───── Extracted entries ─────

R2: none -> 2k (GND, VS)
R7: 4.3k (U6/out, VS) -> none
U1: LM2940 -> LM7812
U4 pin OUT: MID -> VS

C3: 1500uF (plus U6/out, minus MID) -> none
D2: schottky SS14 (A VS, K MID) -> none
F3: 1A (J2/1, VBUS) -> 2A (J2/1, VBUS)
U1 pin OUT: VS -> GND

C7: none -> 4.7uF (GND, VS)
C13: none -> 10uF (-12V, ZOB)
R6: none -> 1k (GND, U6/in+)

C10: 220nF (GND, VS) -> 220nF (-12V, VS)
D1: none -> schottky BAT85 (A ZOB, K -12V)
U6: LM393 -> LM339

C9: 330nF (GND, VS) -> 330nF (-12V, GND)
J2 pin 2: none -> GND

─────
───── Extracted entries ─────

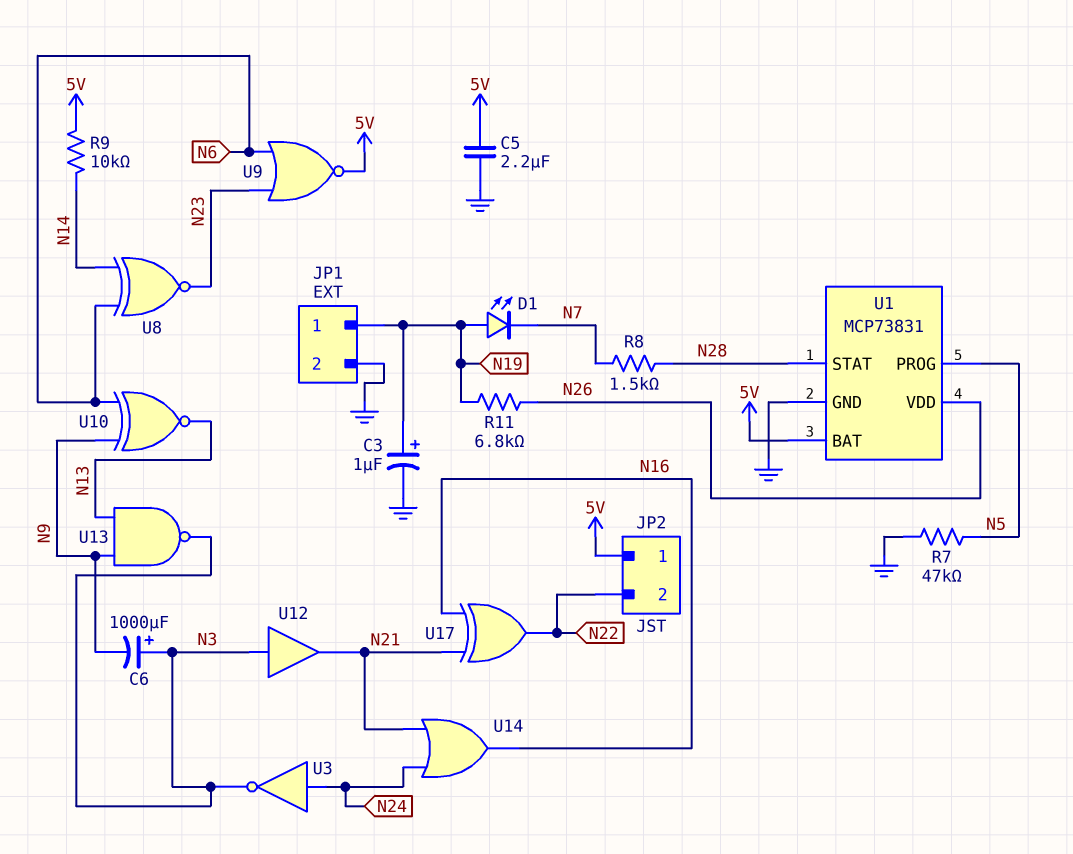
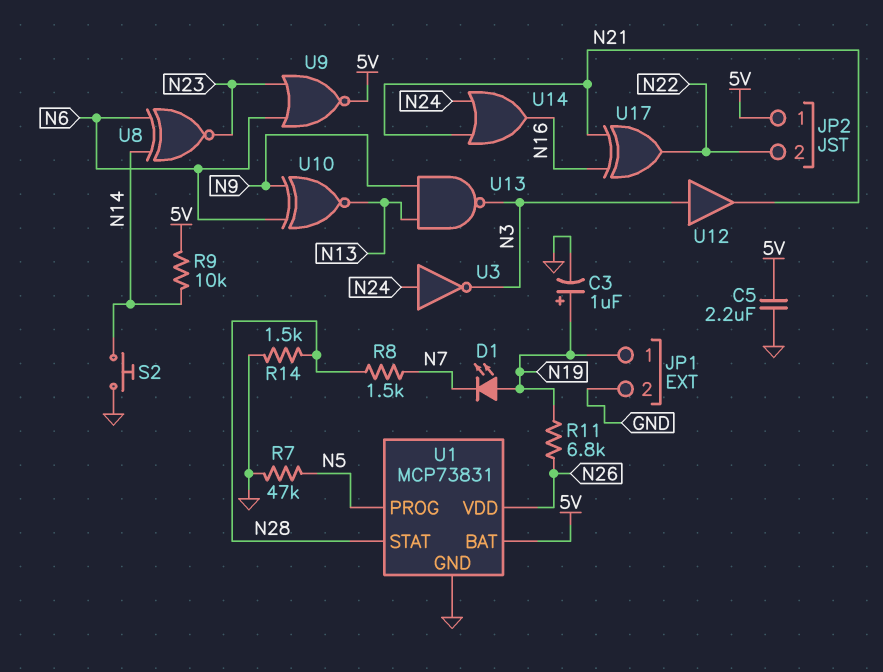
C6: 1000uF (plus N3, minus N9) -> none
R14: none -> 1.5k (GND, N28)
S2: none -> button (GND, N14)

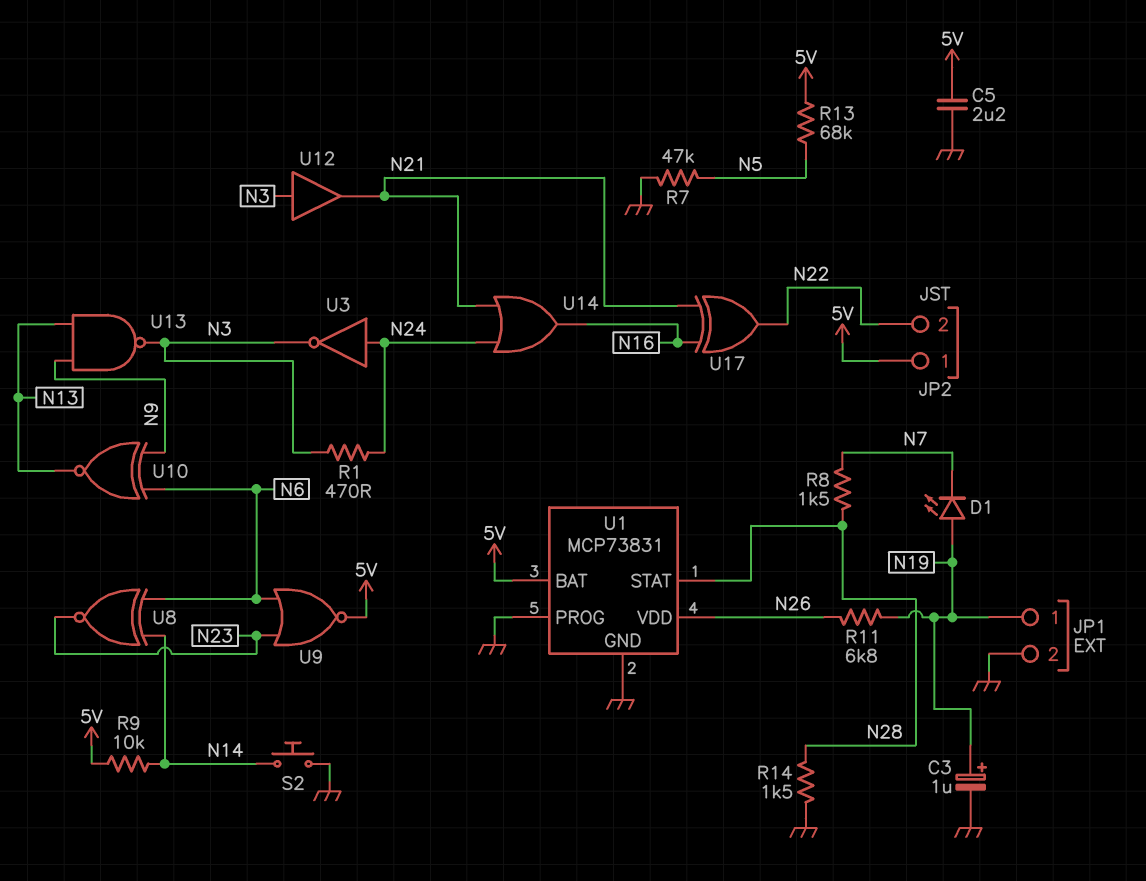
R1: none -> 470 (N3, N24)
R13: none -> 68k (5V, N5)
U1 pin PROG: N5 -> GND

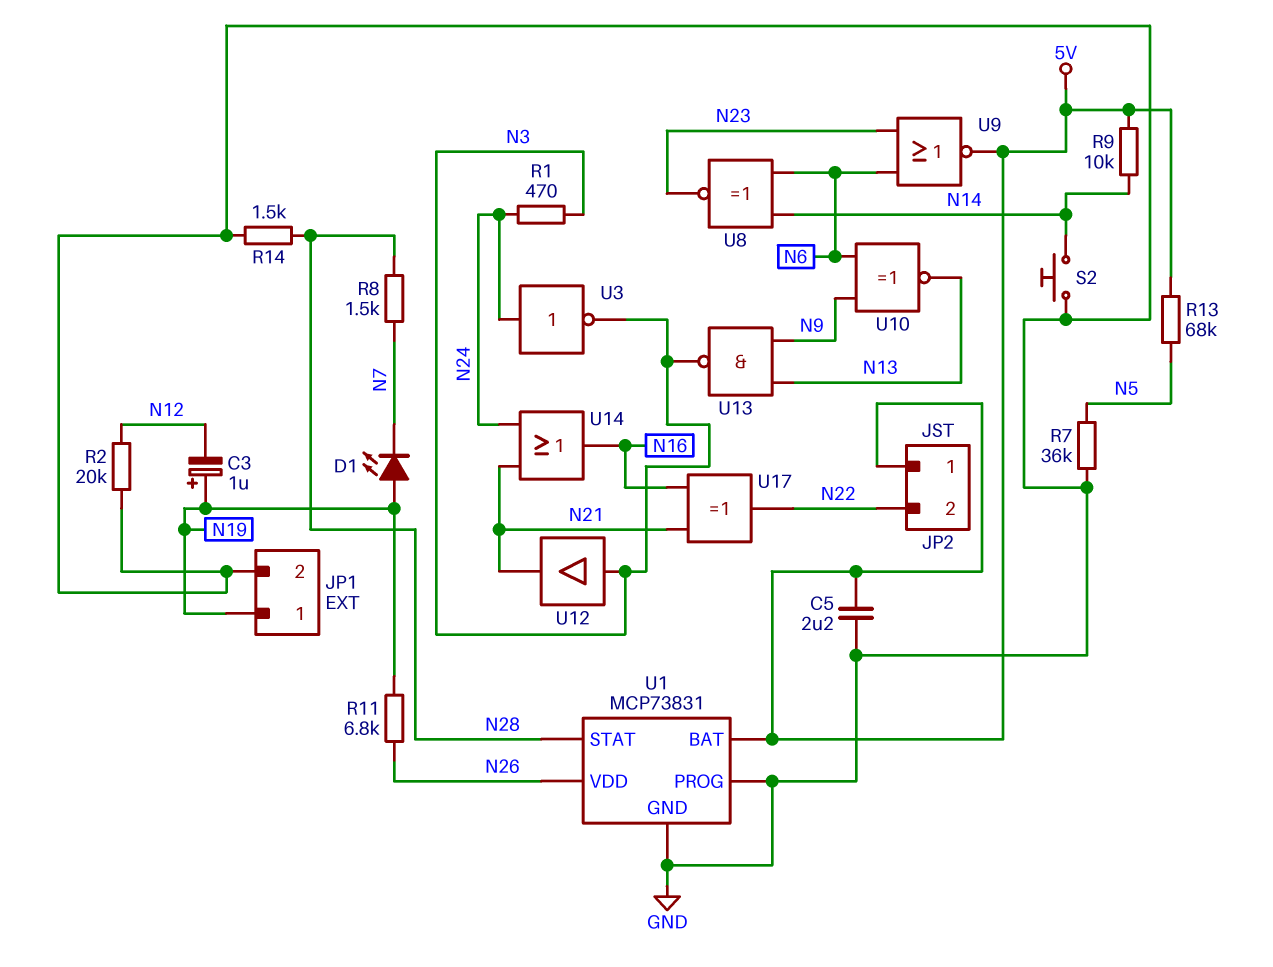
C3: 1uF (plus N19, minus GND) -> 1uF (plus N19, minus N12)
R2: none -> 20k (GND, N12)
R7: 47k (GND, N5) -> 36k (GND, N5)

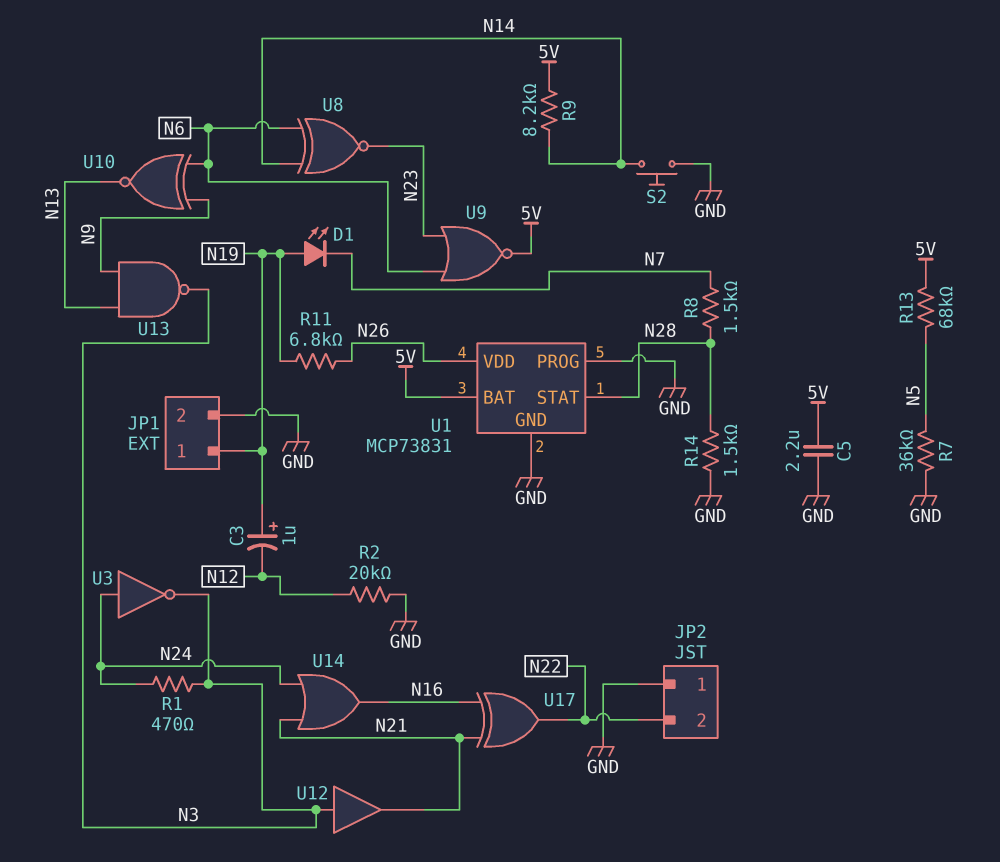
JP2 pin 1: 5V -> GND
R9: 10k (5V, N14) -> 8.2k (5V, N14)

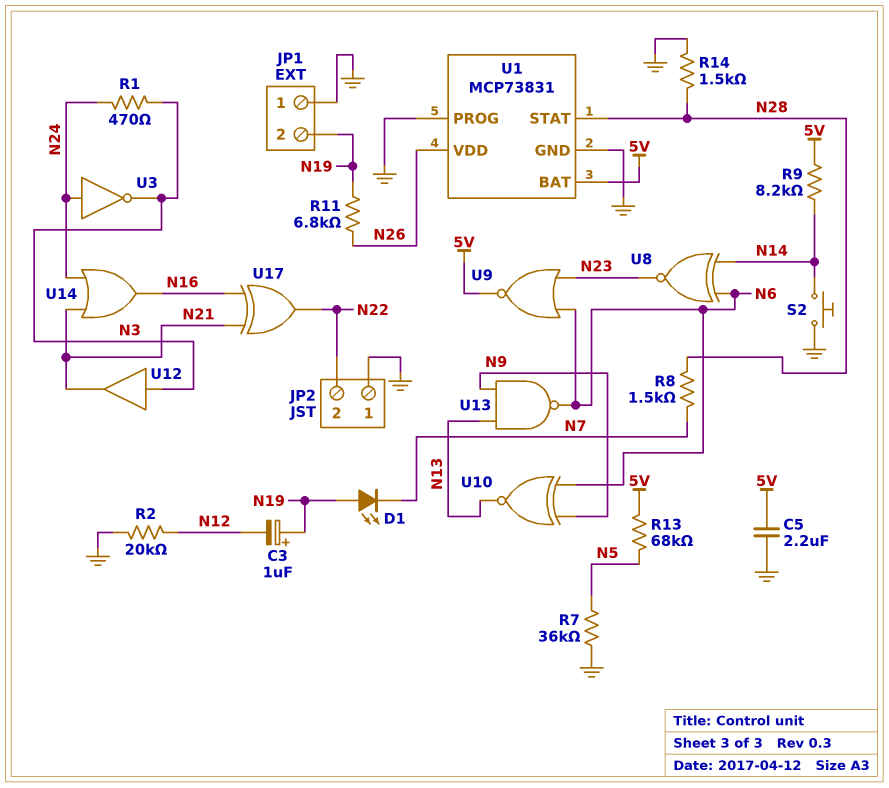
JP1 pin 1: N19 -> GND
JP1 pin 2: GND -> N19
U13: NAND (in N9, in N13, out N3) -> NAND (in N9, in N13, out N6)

─────

▶ **Work required**:
Please return every line from the material above where the string "schottky" occurs.

▶ **Output for this exercise**:
D2: schottky SS14 (A VS, K MID) -> none
D1: none -> schottky BAT85 (A ZOB, K -12V)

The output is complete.